**THE DATA**
[Start of Attachment]
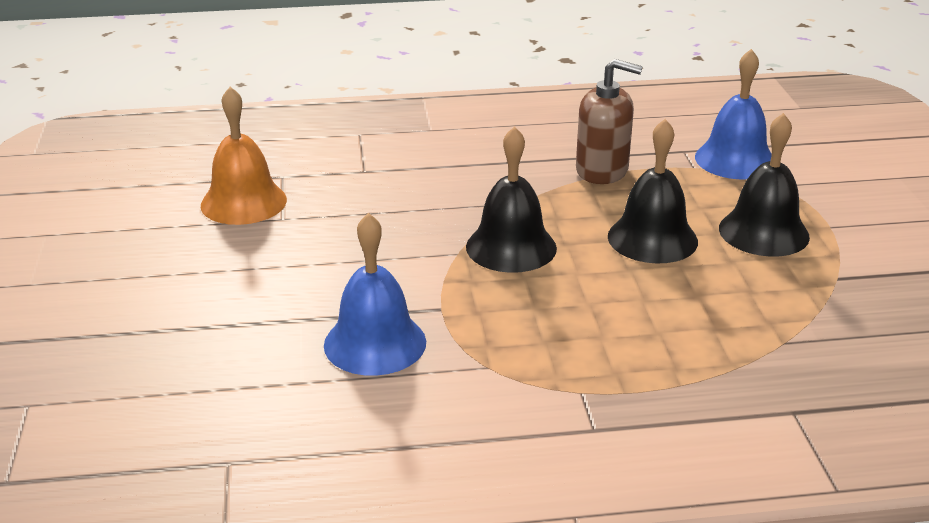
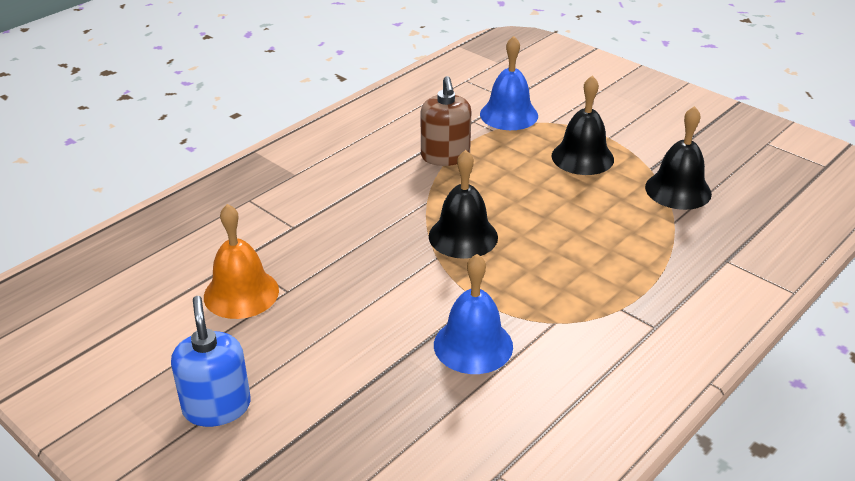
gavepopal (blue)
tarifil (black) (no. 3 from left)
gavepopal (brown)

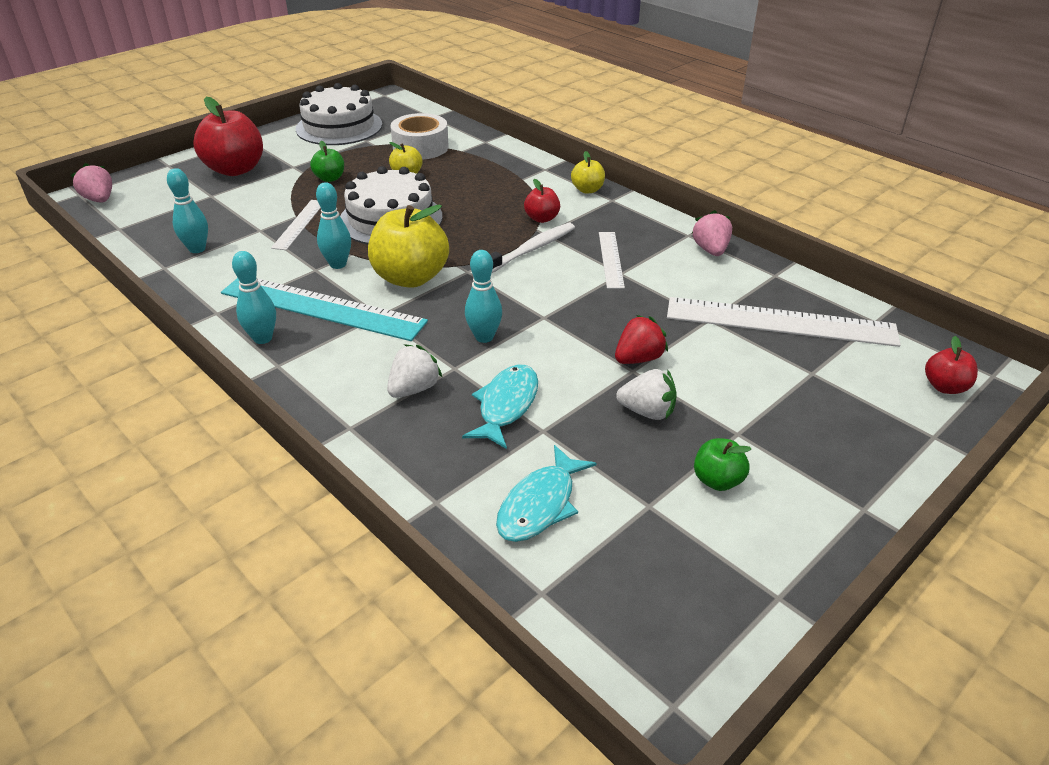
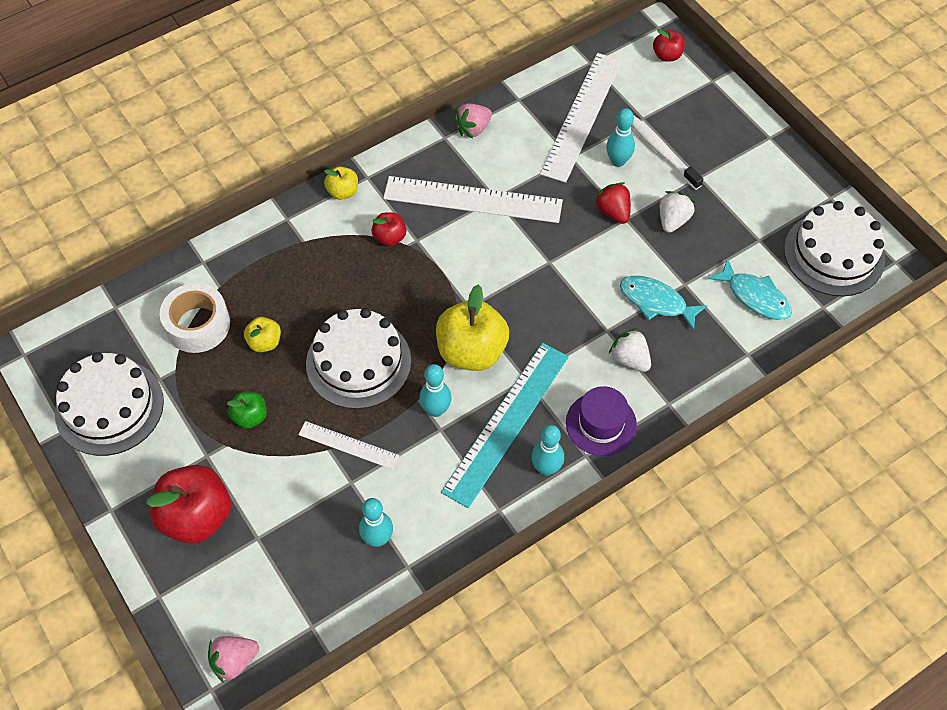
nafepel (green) (no. 2 from left in the first image)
[End of Attachment]
Omit the pictures, then give all the lines above again exactly.

gavepopal (blue)
tarifil (black) (no. 3 from left)
gavepopal (brown)

nafepel (green) (no. 2 from left in the first image)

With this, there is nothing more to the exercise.